Records drawn from a dataset:

------------------------

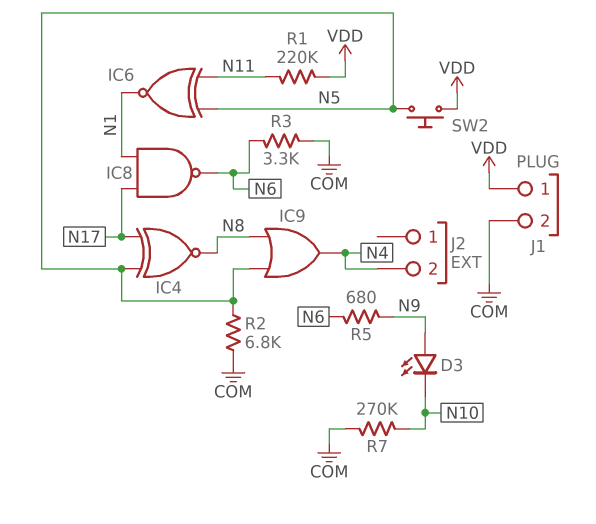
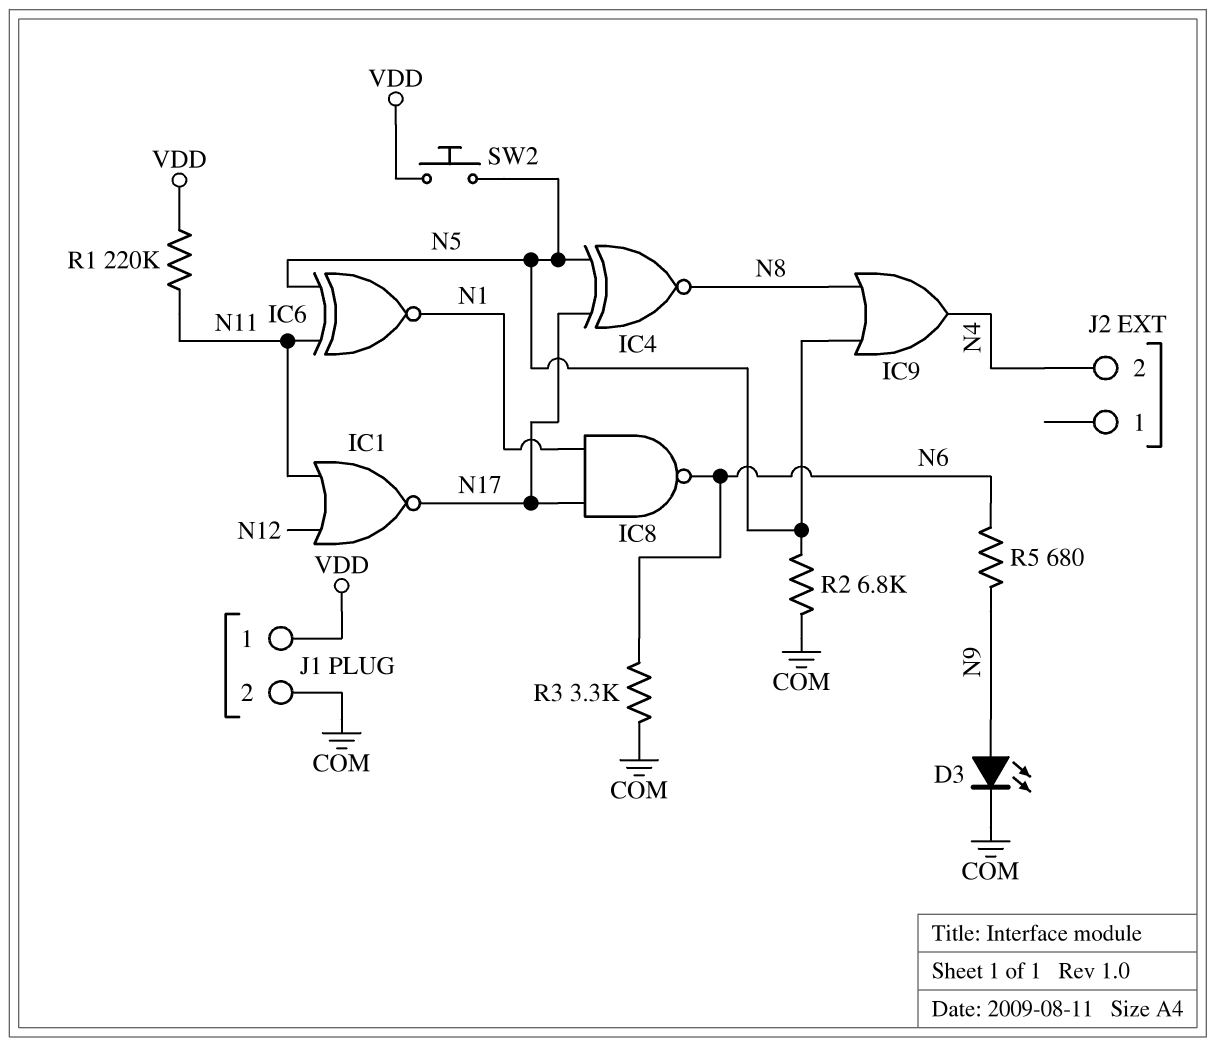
D3: LED (A N9, K N10) -> LED (A N9, K COM)
IC1: none -> NOR (in N11, in N12, out N17)
R7: 270k (COM, N10) -> none

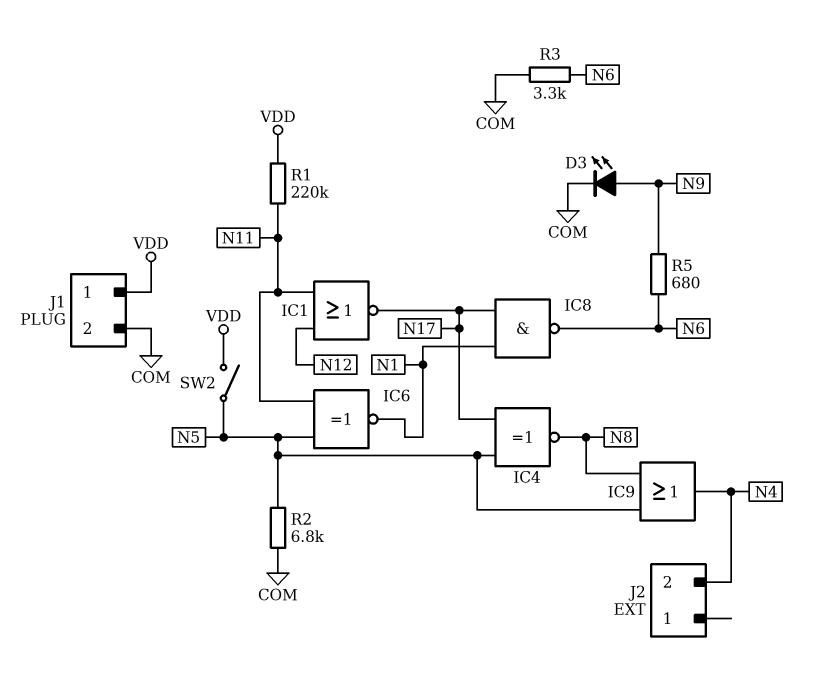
SW2: button (N5, VDD) -> switch (N5, VDD)

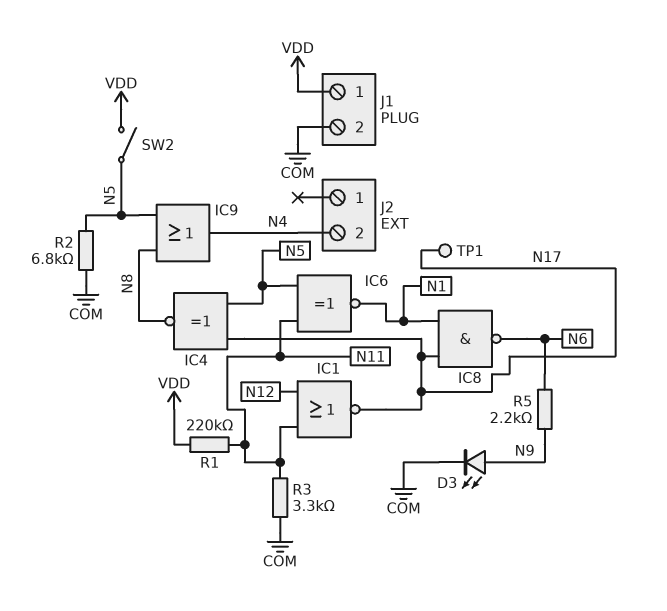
R3: 3.3k (COM, N6) -> 3.3k (COM, N11)
R5: 680 (N6, N9) -> 2.2k (N6, N9)
TP1: none -> test point (N17)

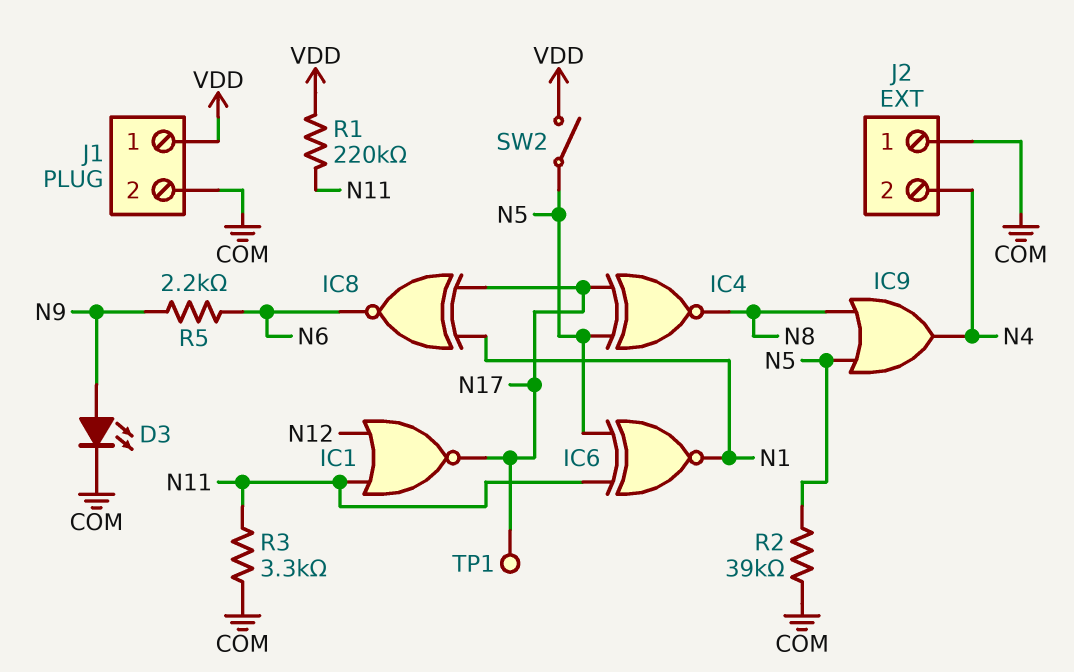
IC8: NAND (in N1, in N17, out N6) -> XNOR (in N1, in N17, out N6)
J2 pin 1: none -> COM
R2: 6.8k (COM, N5) -> 39k (COM, N5)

------------------------

• _Prompt_: Every entry above needs to be copied exactly, apart from its pictures.

• _Response area_:
D3: LED (A N9, K N10) -> LED (A N9, K COM)
IC1: none -> NOR (in N11, in N12, out N17)
R7: 270k (COM, N10) -> none

SW2: button (N5, VDD) -> switch (N5, VDD)

R3: 3.3k (COM, N6) -> 3.3k (COM, N11)
R5: 680 (N6, N9) -> 2.2k (N6, N9)
TP1: none -> test point (N17)

IC8: NAND (in N1, in N17, out N6) -> XNOR (in N1, in N17, out N6)
J2 pin 1: none -> COM
R2: 6.8k (COM, N5) -> 39k (COM, N5)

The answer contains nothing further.